◆ Job
Find the string "field" in the data, then copy every line where it is found.

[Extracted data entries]
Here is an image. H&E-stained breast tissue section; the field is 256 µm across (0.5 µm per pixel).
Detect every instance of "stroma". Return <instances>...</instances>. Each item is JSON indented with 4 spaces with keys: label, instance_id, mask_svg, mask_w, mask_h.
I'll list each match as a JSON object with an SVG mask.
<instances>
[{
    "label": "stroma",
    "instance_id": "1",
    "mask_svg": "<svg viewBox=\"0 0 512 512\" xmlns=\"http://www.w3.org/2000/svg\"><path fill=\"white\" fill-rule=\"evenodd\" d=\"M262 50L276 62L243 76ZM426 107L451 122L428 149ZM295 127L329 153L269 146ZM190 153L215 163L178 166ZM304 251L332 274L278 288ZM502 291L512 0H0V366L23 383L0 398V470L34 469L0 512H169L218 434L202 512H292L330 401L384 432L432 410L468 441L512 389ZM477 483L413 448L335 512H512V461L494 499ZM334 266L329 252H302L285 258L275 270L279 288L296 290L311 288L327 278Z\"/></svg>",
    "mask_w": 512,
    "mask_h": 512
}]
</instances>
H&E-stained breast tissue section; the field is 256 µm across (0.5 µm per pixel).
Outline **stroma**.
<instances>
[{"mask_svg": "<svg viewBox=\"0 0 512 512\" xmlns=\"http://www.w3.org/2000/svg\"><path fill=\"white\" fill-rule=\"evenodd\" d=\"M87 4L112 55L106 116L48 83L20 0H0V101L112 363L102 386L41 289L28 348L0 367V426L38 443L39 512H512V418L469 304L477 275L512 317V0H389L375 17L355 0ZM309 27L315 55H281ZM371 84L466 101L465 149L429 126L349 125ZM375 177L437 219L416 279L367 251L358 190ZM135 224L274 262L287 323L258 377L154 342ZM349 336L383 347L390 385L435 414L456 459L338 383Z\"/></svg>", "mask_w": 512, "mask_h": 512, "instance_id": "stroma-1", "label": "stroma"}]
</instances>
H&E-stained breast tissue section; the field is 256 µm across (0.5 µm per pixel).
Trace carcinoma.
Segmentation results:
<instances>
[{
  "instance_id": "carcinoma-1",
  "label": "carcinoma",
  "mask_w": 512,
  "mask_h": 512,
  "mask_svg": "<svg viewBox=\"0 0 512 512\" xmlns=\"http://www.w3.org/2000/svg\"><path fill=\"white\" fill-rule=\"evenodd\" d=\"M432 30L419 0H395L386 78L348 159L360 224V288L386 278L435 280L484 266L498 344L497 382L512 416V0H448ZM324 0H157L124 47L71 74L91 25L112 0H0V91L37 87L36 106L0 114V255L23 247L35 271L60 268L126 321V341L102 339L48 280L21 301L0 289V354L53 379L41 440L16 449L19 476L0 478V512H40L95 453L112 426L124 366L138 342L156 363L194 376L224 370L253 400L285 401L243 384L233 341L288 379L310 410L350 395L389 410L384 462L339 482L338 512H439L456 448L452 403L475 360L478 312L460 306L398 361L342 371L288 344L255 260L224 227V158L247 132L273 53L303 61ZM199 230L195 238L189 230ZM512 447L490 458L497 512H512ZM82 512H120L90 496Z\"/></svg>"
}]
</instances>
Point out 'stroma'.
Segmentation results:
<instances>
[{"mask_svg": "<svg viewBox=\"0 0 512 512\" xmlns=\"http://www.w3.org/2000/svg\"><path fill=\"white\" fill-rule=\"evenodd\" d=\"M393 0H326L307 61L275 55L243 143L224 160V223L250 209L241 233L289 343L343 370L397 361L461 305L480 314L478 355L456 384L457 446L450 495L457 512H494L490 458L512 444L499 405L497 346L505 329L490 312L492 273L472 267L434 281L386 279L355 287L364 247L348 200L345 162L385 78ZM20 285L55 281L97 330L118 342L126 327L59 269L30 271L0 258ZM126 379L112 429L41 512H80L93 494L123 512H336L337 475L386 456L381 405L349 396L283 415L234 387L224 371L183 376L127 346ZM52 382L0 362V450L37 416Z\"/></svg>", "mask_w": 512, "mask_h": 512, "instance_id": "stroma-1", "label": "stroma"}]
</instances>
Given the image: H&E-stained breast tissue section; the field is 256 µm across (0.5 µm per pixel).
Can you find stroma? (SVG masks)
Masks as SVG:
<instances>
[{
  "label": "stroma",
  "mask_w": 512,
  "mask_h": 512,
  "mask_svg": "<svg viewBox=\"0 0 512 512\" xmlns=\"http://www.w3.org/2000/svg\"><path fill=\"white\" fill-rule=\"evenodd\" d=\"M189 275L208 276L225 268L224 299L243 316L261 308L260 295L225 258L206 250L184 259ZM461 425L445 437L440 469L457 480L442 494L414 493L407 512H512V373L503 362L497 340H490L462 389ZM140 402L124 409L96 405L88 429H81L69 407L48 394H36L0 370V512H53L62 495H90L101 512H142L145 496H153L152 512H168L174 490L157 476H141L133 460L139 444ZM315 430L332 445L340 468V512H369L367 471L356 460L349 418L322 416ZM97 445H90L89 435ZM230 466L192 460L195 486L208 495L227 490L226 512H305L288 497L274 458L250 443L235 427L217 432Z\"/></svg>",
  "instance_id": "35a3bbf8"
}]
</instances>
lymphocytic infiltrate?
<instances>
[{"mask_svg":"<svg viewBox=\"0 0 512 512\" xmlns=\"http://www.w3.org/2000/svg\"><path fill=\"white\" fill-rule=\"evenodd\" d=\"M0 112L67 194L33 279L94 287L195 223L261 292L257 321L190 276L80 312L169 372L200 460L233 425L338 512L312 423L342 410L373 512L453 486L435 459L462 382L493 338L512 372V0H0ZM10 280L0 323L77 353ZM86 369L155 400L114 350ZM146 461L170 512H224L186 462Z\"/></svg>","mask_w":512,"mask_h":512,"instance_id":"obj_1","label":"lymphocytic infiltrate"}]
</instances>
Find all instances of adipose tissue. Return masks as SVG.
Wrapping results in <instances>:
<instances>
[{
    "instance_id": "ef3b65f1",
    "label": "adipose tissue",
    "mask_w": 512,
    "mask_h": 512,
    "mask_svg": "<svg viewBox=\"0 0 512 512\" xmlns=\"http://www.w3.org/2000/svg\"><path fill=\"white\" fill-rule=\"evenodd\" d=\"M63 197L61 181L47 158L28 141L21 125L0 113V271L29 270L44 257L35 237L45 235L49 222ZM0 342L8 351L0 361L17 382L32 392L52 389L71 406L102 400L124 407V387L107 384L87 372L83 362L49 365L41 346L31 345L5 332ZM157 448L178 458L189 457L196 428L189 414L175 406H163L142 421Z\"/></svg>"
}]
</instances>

◆ Task solution
Here is an image. H&E-stained breast tissue section; the field is 256 µm across (0.5 µm per pixel).
H&E-stained breast tissue section; the field is 256 µm across (0.5 µm per pixel).
H&E-stained breast tissue section; the field is 256 µm across (0.5 µm per pixel).
Given the image: H&E-stained breast tissue section; the field is 256 µm across (0.5 µm per pixel).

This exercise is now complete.